▶ [Exercise instructions] When you transcribe the listing that follows, keep every line exact and skip any picture.

─── Data in this exercise

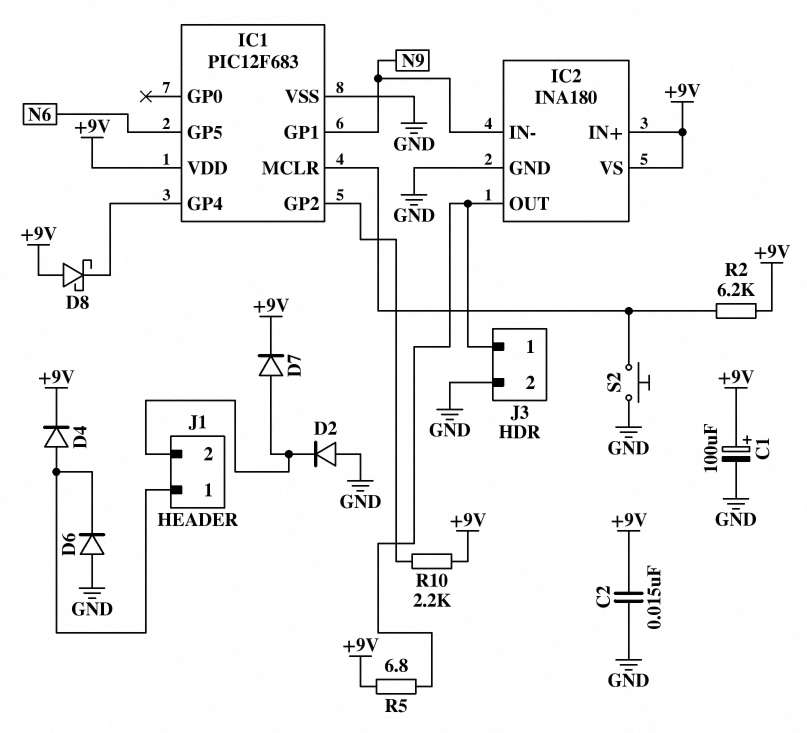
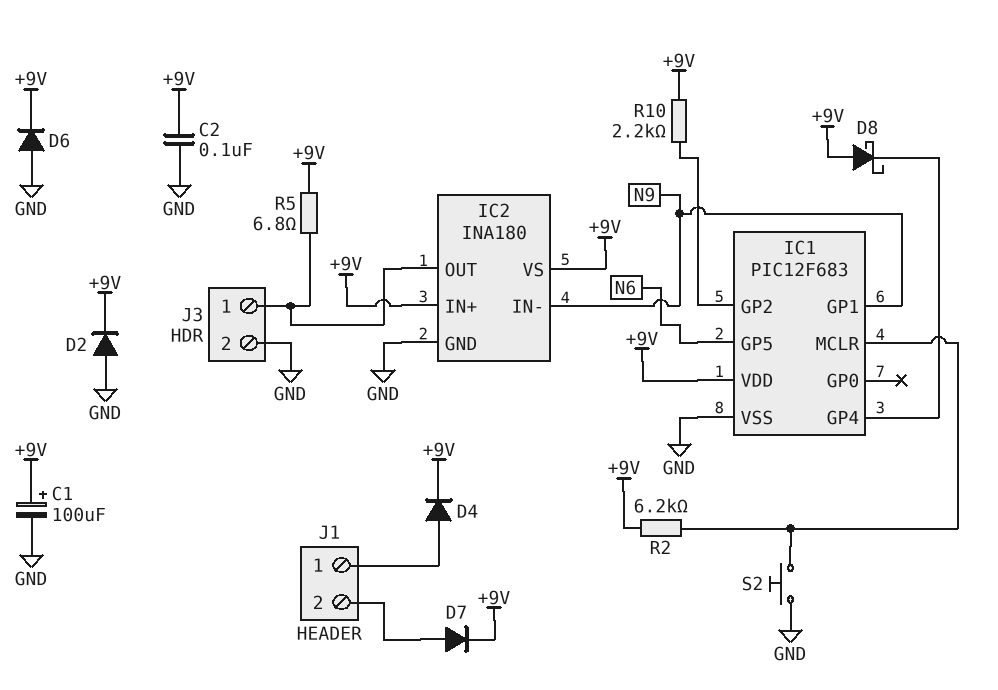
C2: 15nF (+9V, GND) -> 100nF (+9V, GND)
D2: diode (A GND, K J1/2) -> diode (A GND, K +9V)
D6: diode (A GND, K J1/1) -> diode (A GND, K +9V)

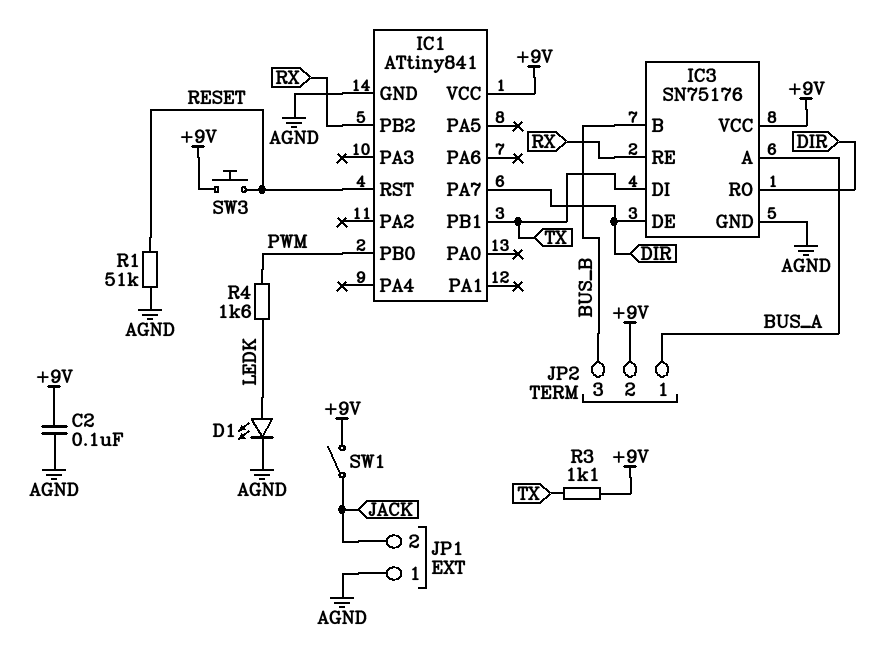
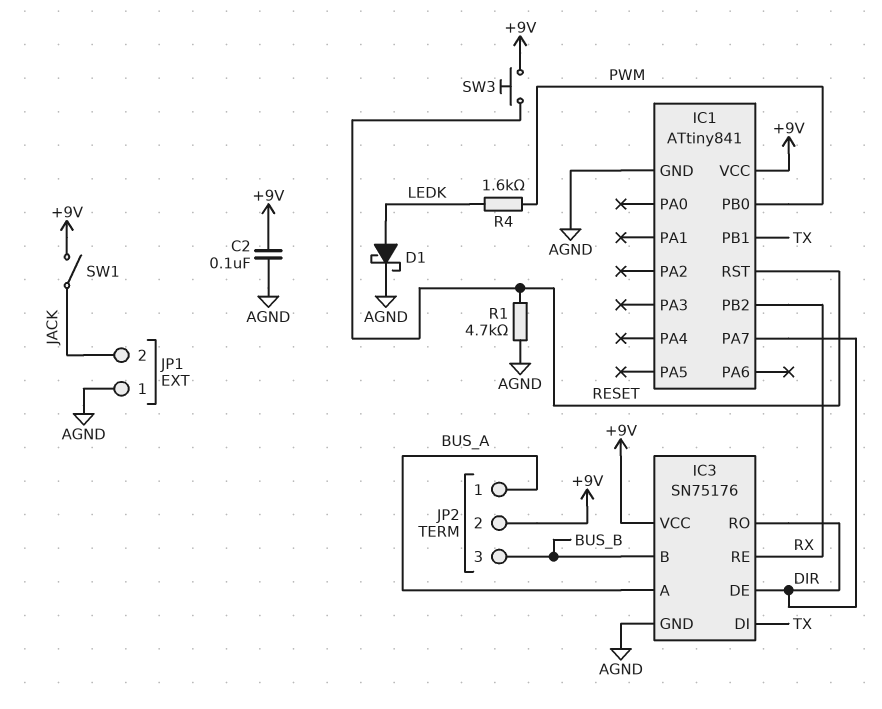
D1: LED (A LEDK, K AGND) -> schottky (A LEDK, K AGND)
R1: 51k (AGND, RESET) -> 4.7k (AGND, RESET)
R3: 1.1k (+9V, TX) -> none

──────

▶ [Your solution]
C2: 15nF (+9V, GND) -> 100nF (+9V, GND)
D2: diode (A GND, K J1/2) -> diode (A GND, K +9V)
D6: diode (A GND, K J1/1) -> diode (A GND, K +9V)

D1: LED (A LEDK, K AGND) -> schottky (A LEDK, K AGND)
R1: 51k (AGND, RESET) -> 4.7k (AGND, RESET)
R3: 1.1k (+9V, TX) -> none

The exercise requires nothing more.